[WORK INSTRUCTION] Please report every line from the material that contains the word "round".

[DATASET EXCERPTS]
+ + + + + + +
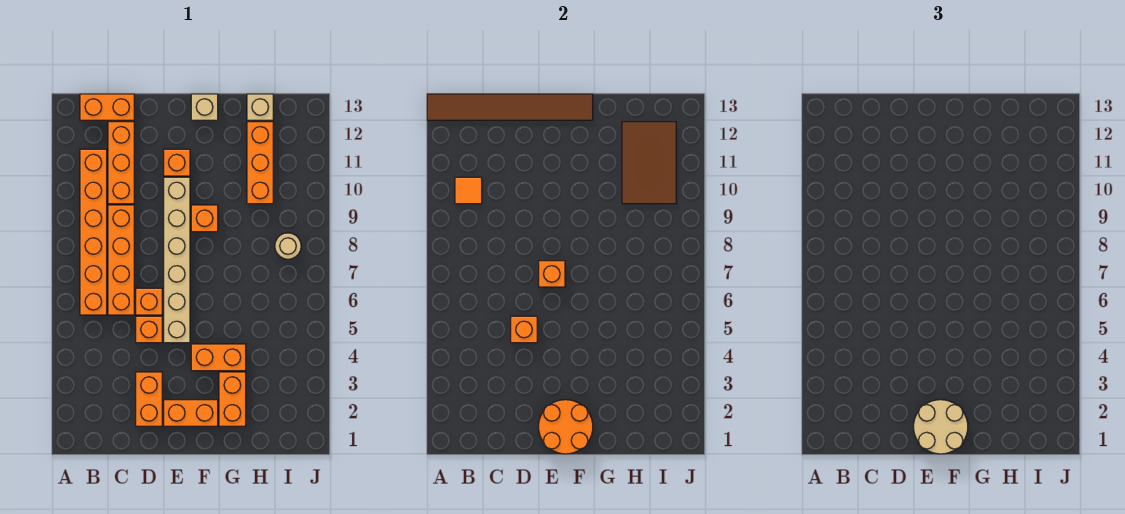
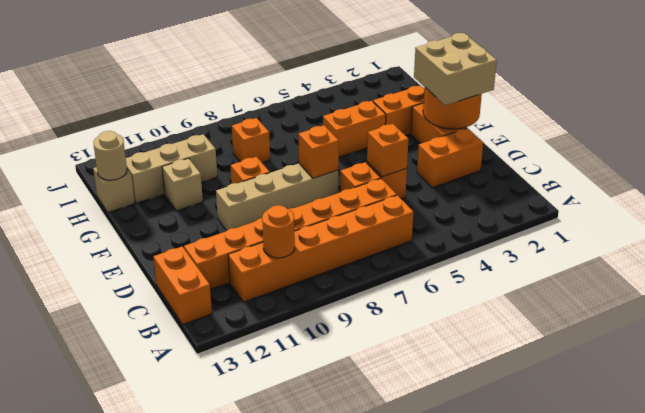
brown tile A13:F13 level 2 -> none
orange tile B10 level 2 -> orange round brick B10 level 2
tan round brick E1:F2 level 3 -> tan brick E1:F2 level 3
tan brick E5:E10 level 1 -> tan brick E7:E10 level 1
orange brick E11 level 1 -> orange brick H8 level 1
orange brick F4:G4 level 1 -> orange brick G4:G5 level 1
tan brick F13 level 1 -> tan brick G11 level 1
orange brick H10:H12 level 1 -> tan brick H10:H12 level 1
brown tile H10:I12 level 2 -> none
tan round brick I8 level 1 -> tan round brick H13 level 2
+ + + + + + +
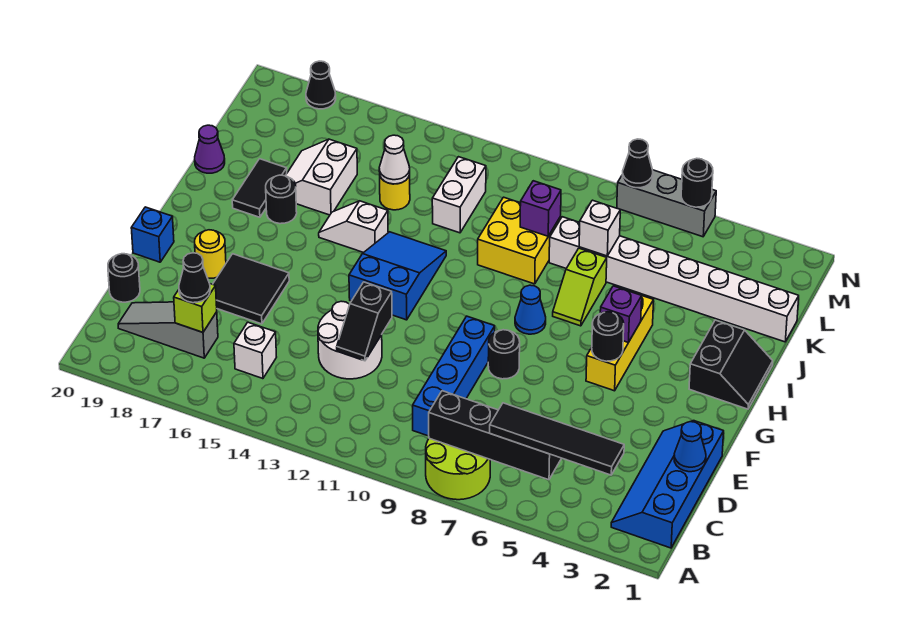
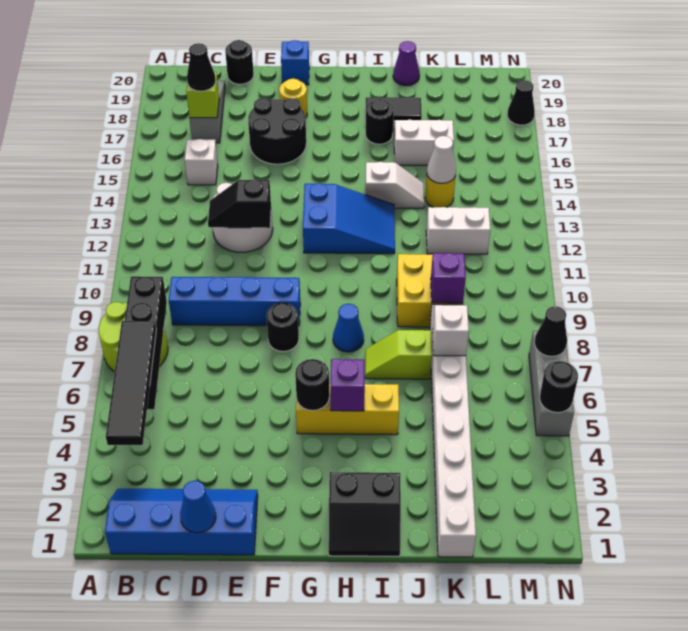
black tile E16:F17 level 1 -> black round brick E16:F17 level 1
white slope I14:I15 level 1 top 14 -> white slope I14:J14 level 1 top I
+ + + + + + +
[TASK SOLUTION]
orange tile B10 level 2 -> orange round brick B10 level 2
tan round brick E1:F2 level 3 -> tan brick E1:F2 level 3
tan round brick I8 level 1 -> tan round brick H13 level 2
black tile E16:F17 level 1 -> black round brick E16:F17 level 1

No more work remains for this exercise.